Task details
Every line from the line containing "(497, 173) = (535, 233): none" through the end of the data is to be reproduced exactly, excluding pictures.

======== Source data

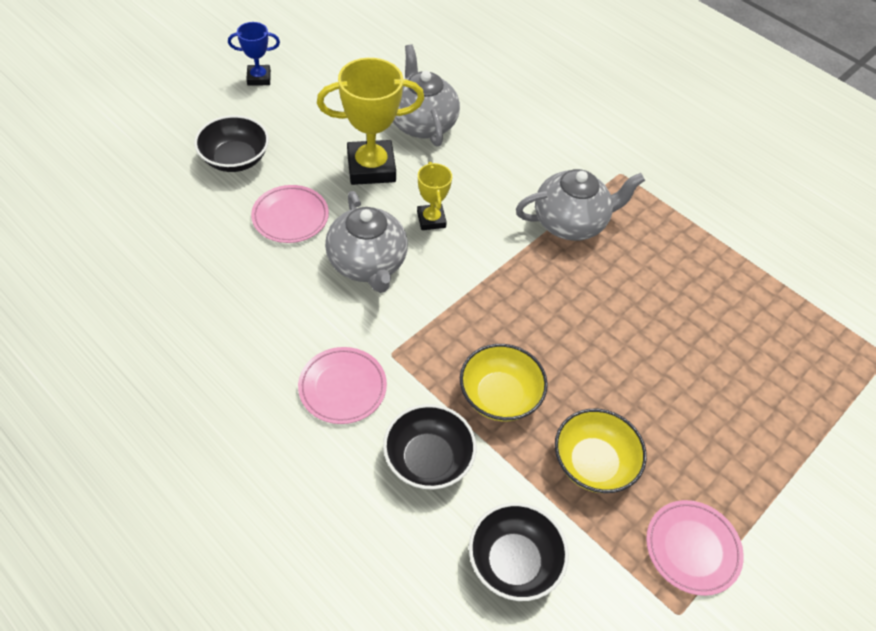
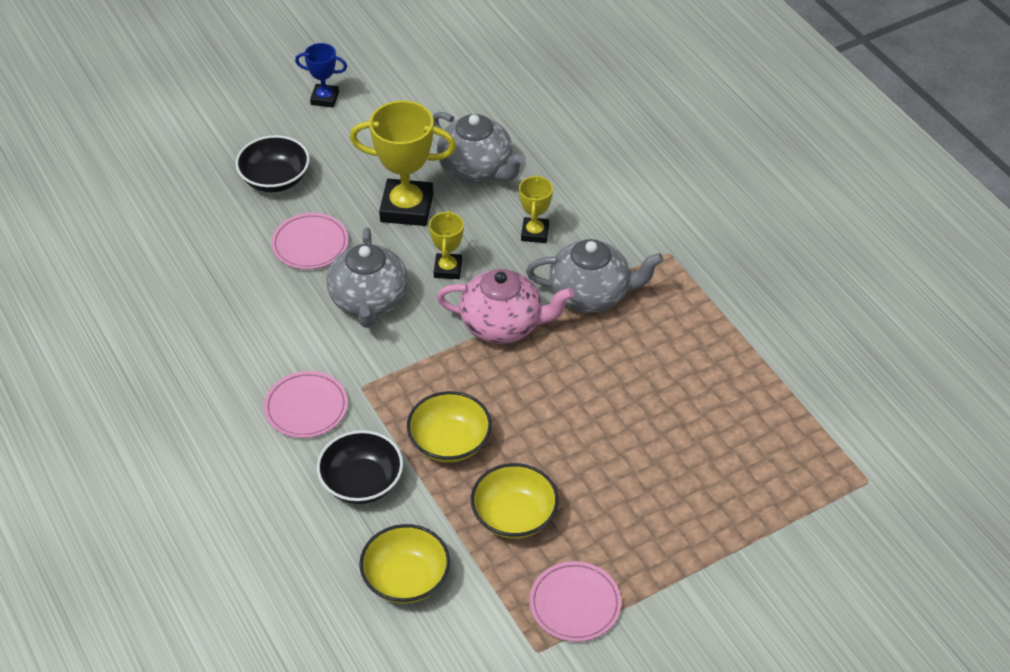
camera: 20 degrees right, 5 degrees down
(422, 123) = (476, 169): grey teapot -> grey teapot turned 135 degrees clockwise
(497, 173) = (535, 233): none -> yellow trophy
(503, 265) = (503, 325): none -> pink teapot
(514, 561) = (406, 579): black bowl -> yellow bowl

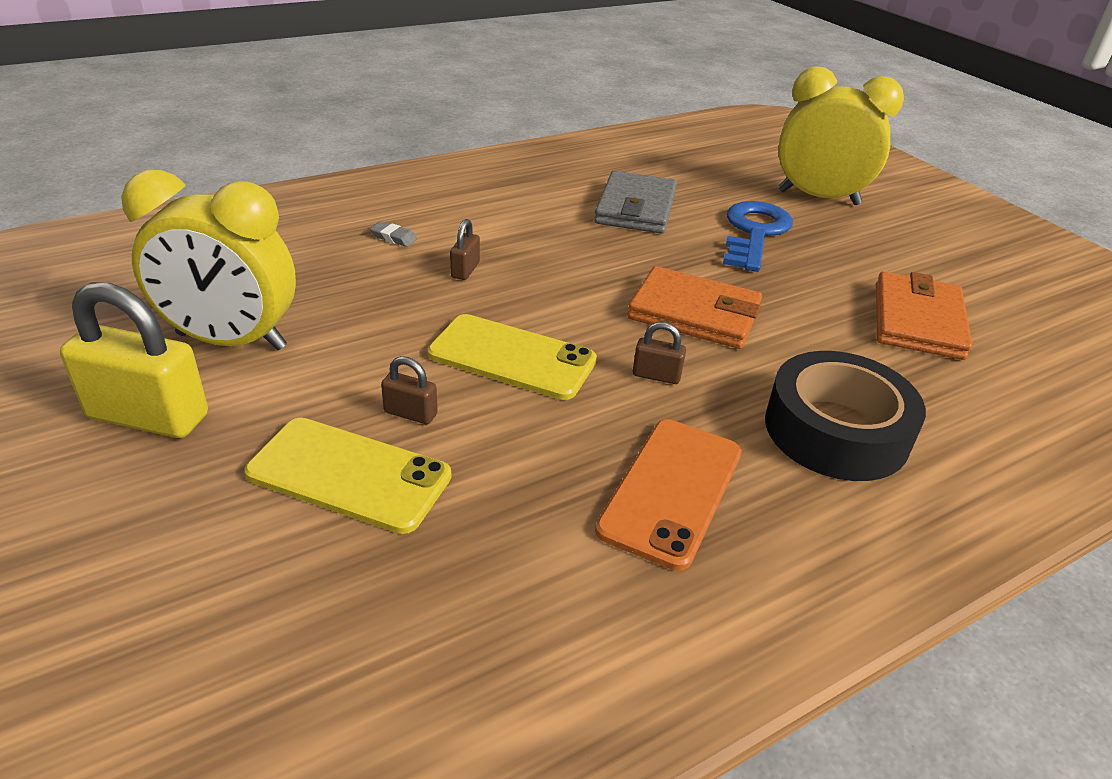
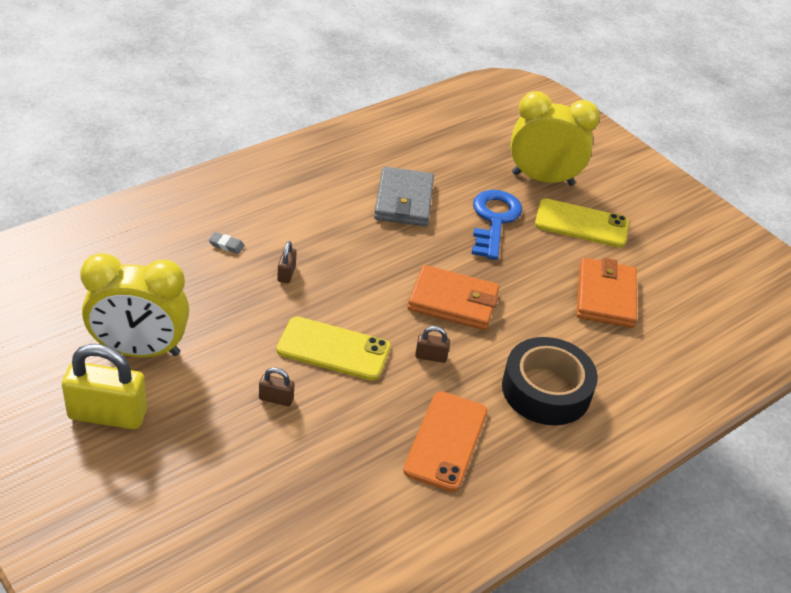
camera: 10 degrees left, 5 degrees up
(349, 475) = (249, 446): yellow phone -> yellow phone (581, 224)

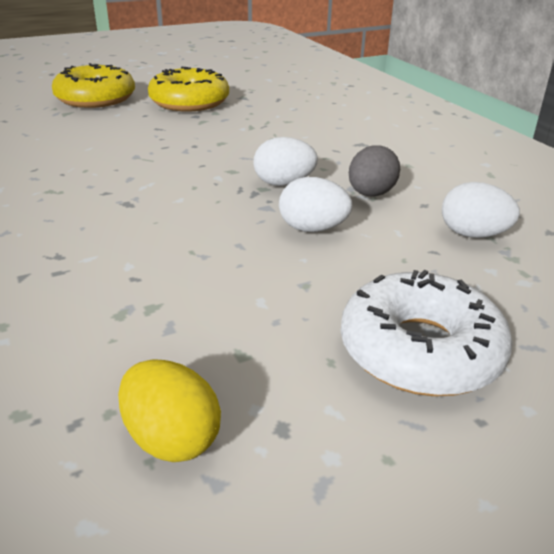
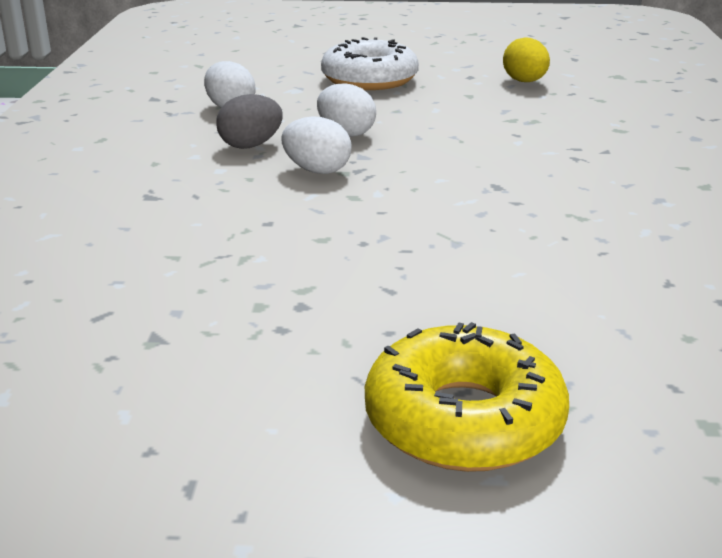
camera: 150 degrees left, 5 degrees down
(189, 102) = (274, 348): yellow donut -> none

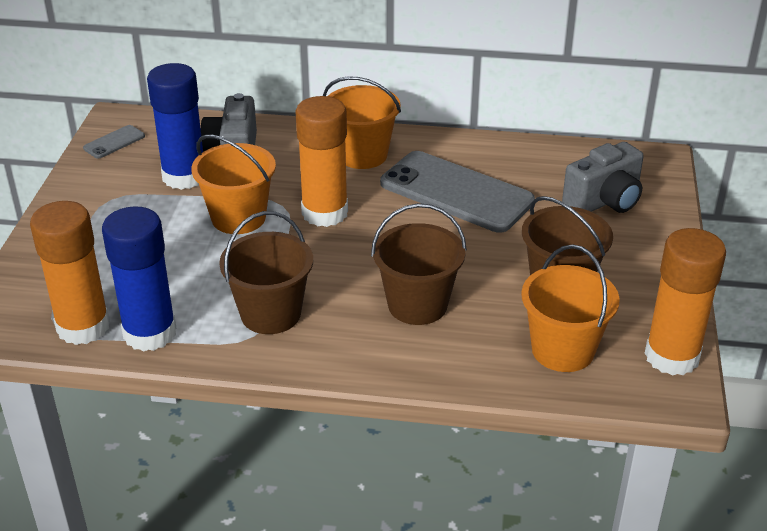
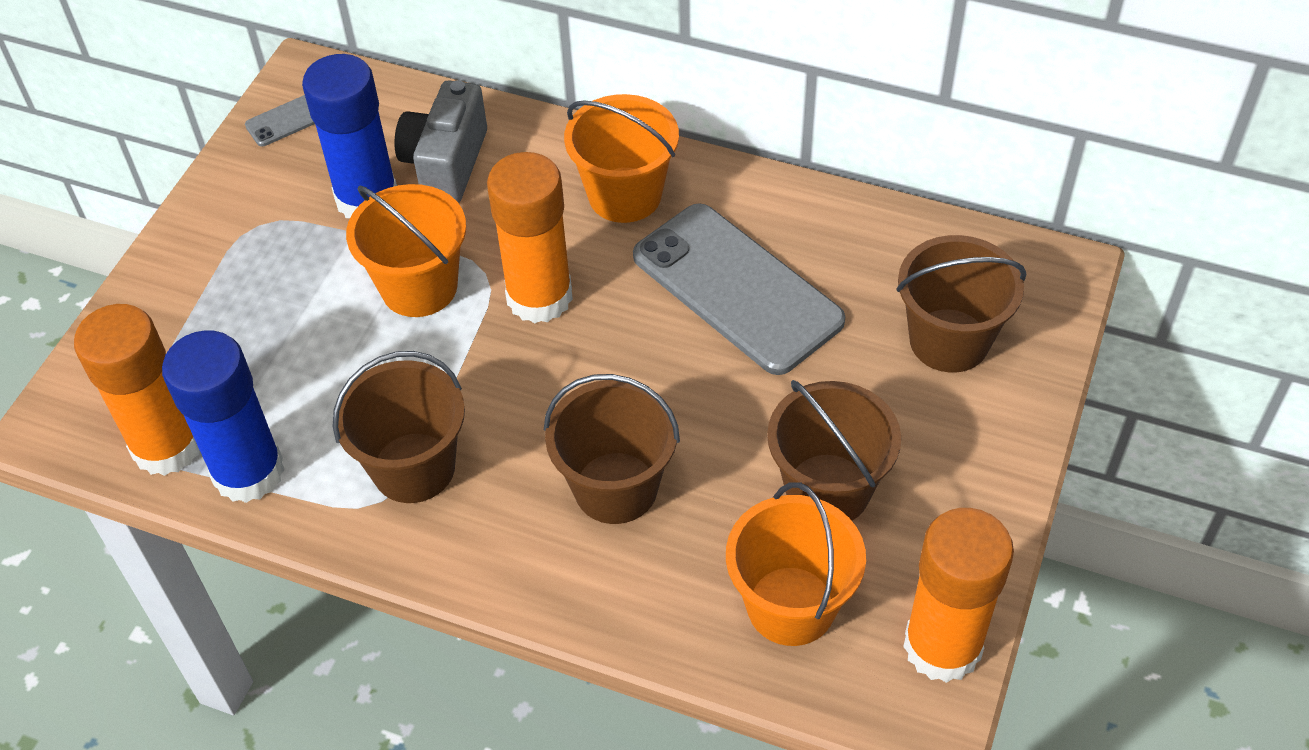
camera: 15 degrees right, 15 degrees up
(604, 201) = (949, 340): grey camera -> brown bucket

================

Output below
(497, 173) = (535, 233): none -> yellow trophy
(503, 265) = (503, 325): none -> pink teapot
(514, 561) = (406, 579): black bowl -> yellow bowl

camera: 10 degrees left, 5 degrees up
(349, 475) = (249, 446): yellow phone -> yellow phone (581, 224)

camera: 150 degrees left, 5 degrees down
(189, 102) = (274, 348): yellow donut -> none

camera: 15 degrees right, 15 degrees up
(604, 201) = (949, 340): grey camera -> brown bucket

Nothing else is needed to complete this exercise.